• _What you have to do_
What lines below include the word "orange"? Copy each one.

• _Supplied information_

....

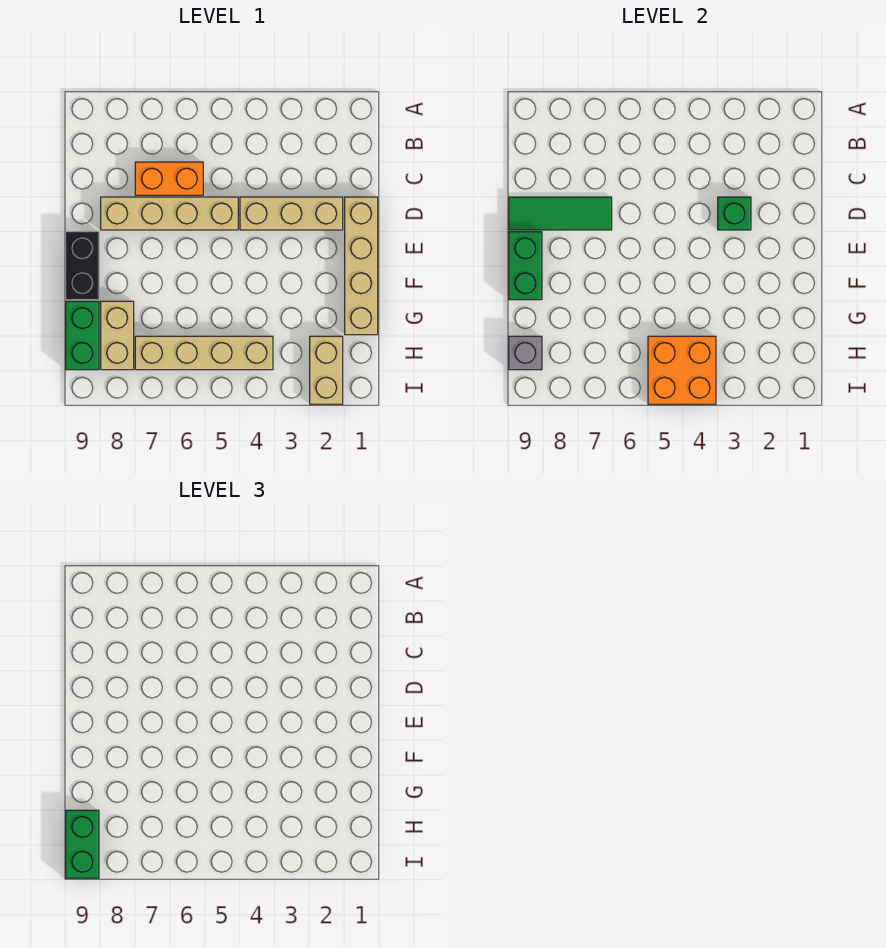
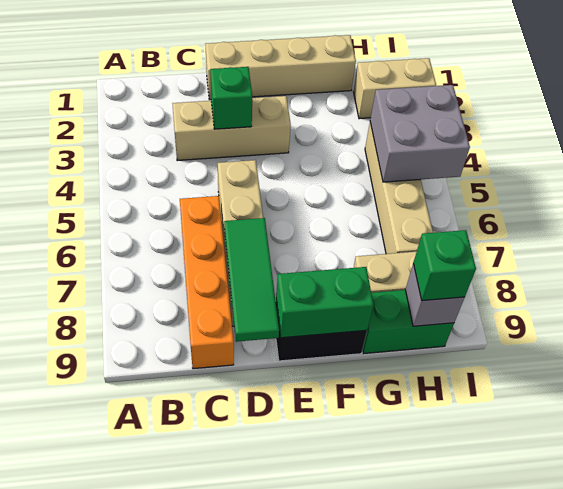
orange brick C6:C7 level 1 -> orange brick C6:C9 level 1
tan brick D2:D4 level 1 -> tan brick C3:E3 level 1
orange brick H4:I5 level 2 -> grey brick H4:I5 level 2
green brick H9:I9 level 3 -> green brick H9 level 3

....

• _Response to the exercise_
orange brick C6:C7 level 1 -> orange brick C6:C9 level 1
orange brick H4:I5 level 2 -> grey brick H4:I5 level 2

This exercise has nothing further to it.